Data section start

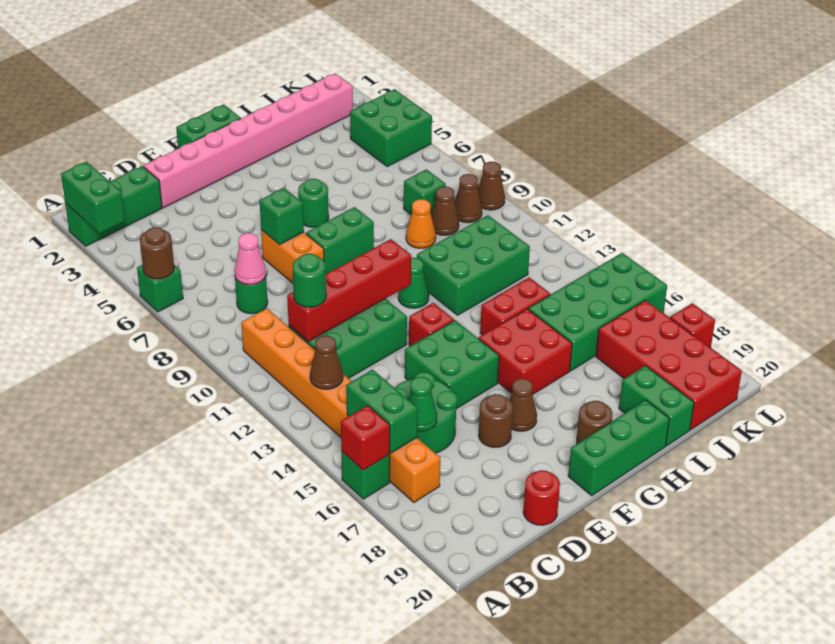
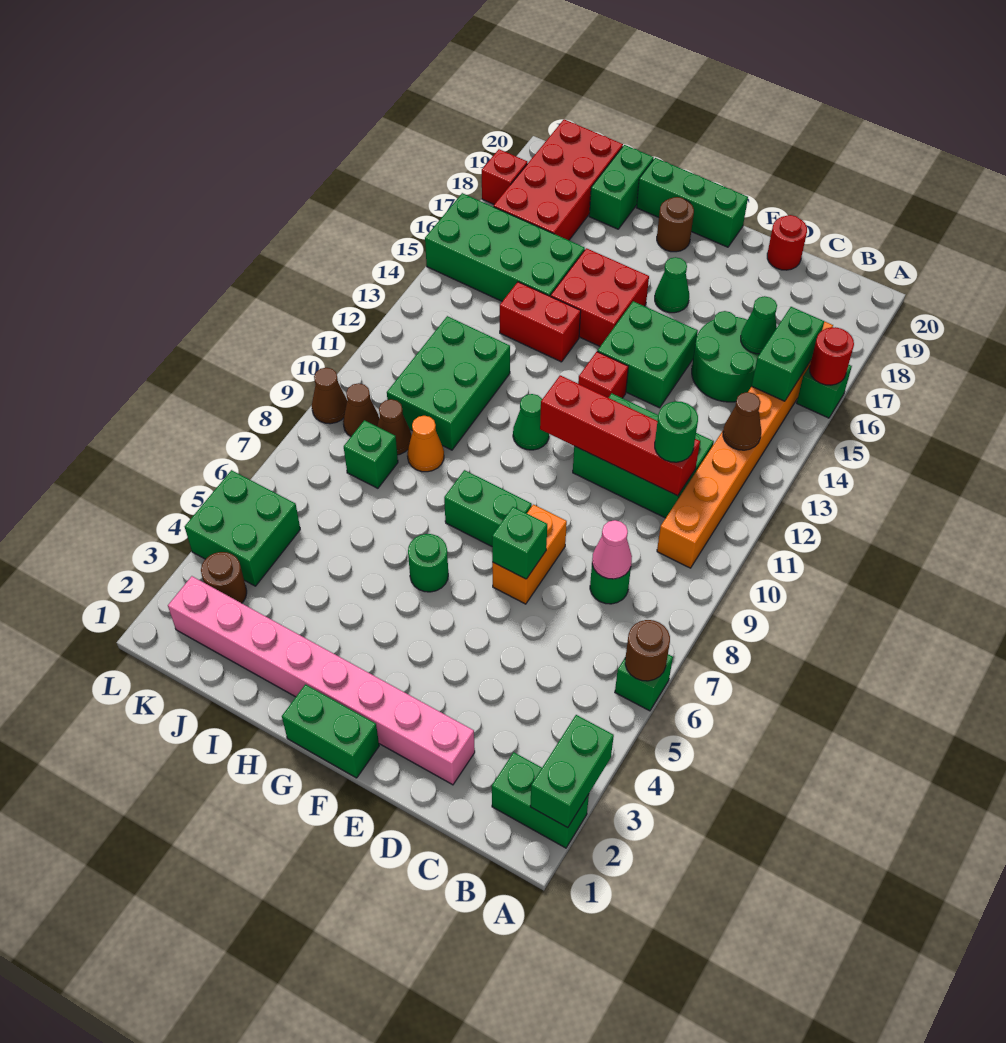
green brick A2:C2 level 1 -> green brick A2:B2 level 1
red brick A16 level 2 -> red round brick A16 level 2
brown round brick E17 level 1 -> brown round brick K3 level 1
brown cone F17 level 1 -> green cone F17 level 1
green brick H11:J12 level 1 -> green brick I10:J12 level 1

Data section end

§ Directions for this task: Look over the records above and copy each line that includes the string "brick".

§ Exercise response:
green brick A2:C2 level 1 -> green brick A2:B2 level 1
red brick A16 level 2 -> red round brick A16 level 2
brown round brick E17 level 1 -> brown round brick K3 level 1
green brick H11:J12 level 1 -> green brick I10:J12 level 1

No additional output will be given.